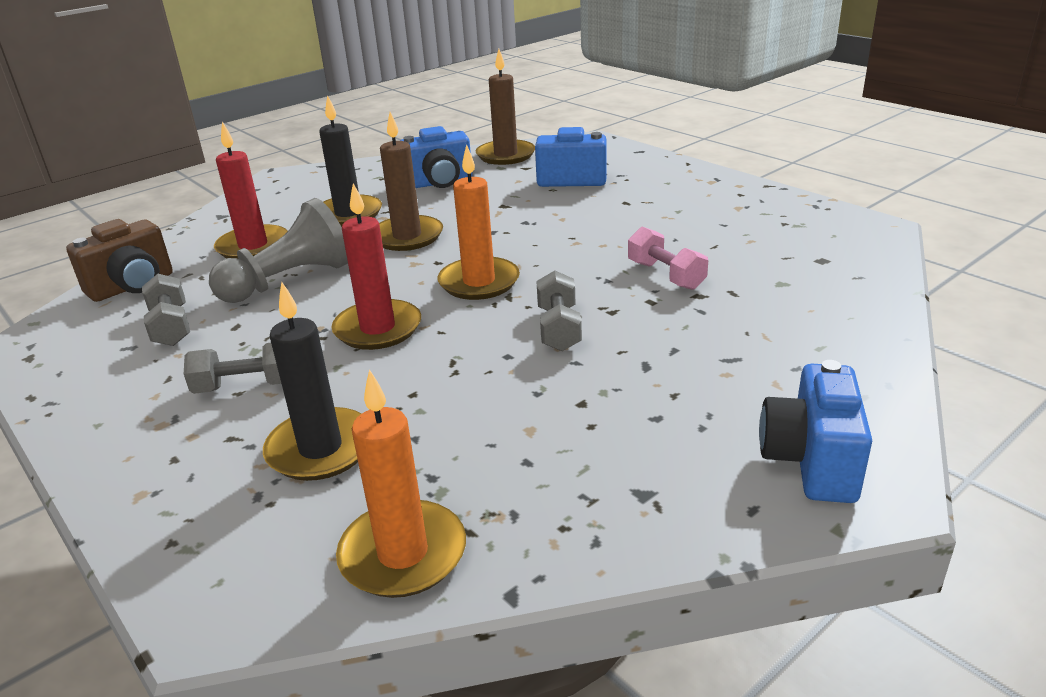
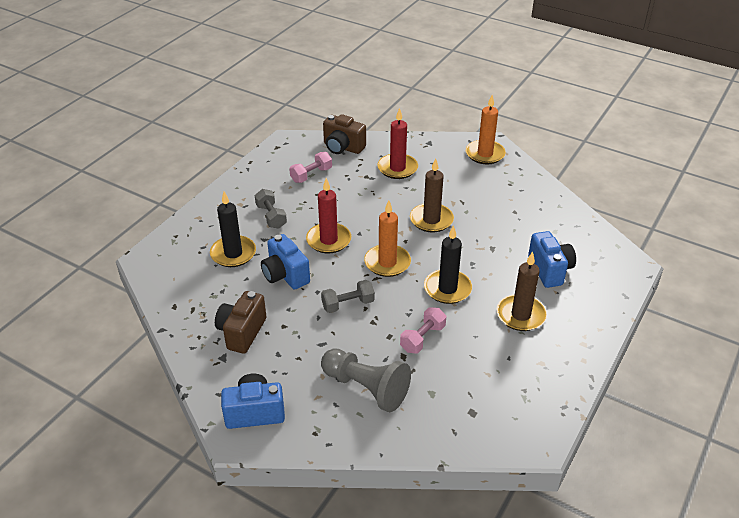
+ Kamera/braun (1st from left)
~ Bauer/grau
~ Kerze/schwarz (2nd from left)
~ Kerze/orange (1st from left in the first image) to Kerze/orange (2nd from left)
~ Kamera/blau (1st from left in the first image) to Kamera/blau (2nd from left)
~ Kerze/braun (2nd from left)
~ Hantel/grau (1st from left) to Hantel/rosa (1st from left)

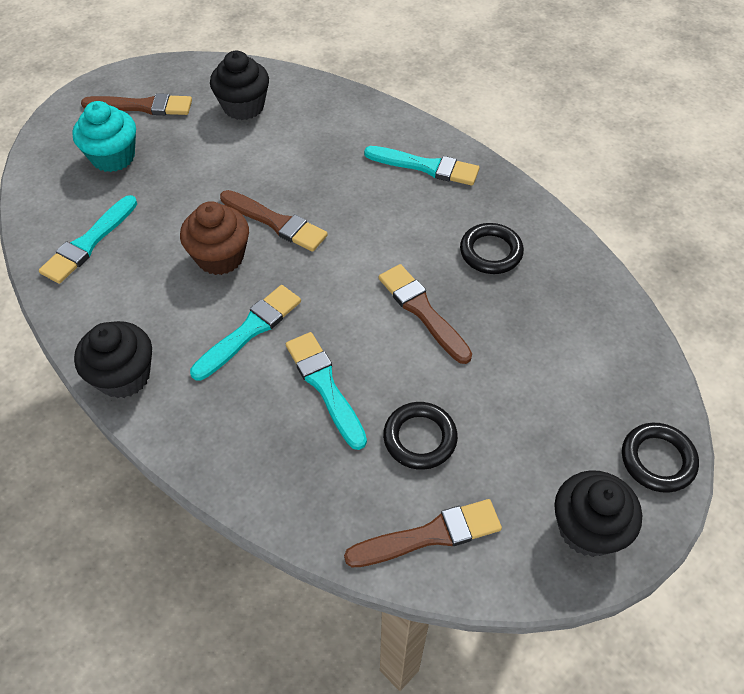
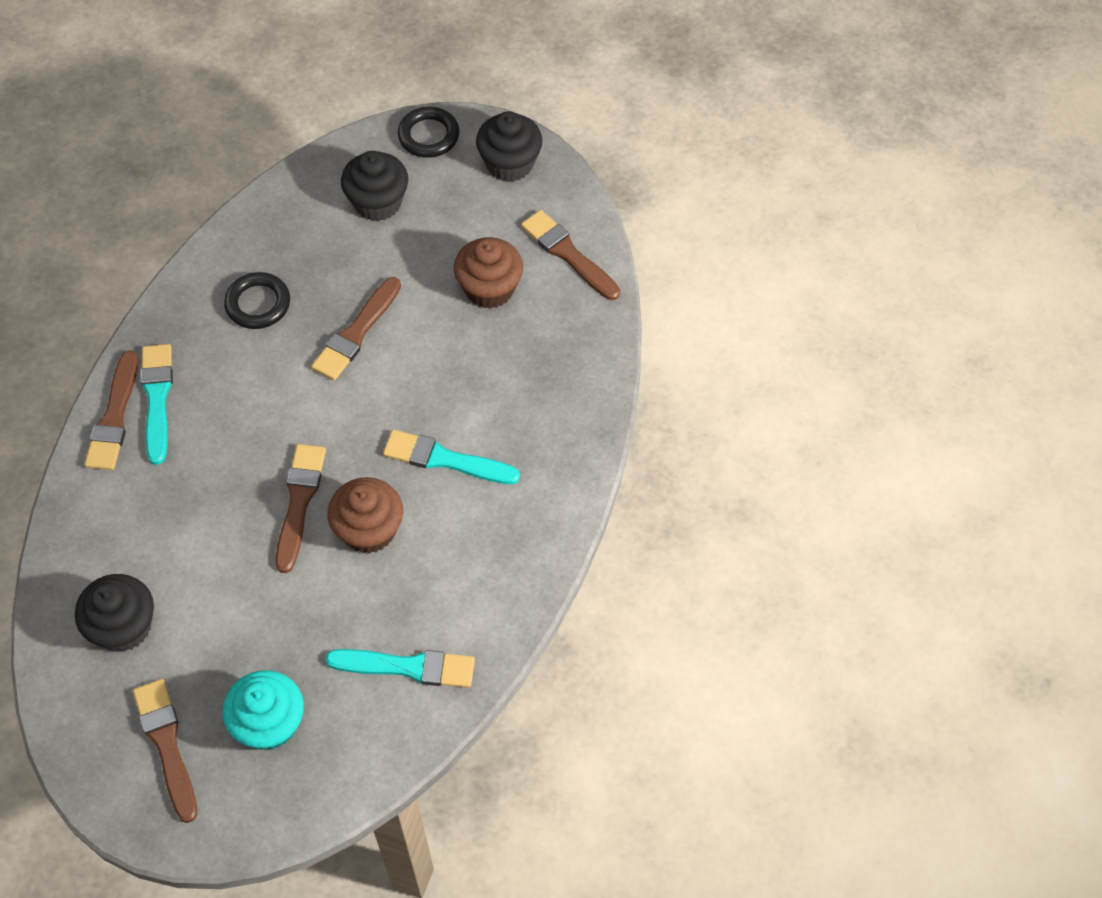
- Pinsel/türkis (3rd from left)
+ Pinsel/braun (1st from left)
~ Muffin/schwarz (1st from left in the first image) to Muffin/schwarz (2nd from left)
~ Ring/schwarz (1st from left) to Muffin/braun (2nd from left)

INSTRUCTIONS FOR THE TASK: Please copy out each line of the material that holds the string "Kamera".

OUTPUT OF THE TASK:
+ Kamera/braun (1st from left)
~ Kamera/blau (1st from left in the first image) to Kamera/blau (2nd from left)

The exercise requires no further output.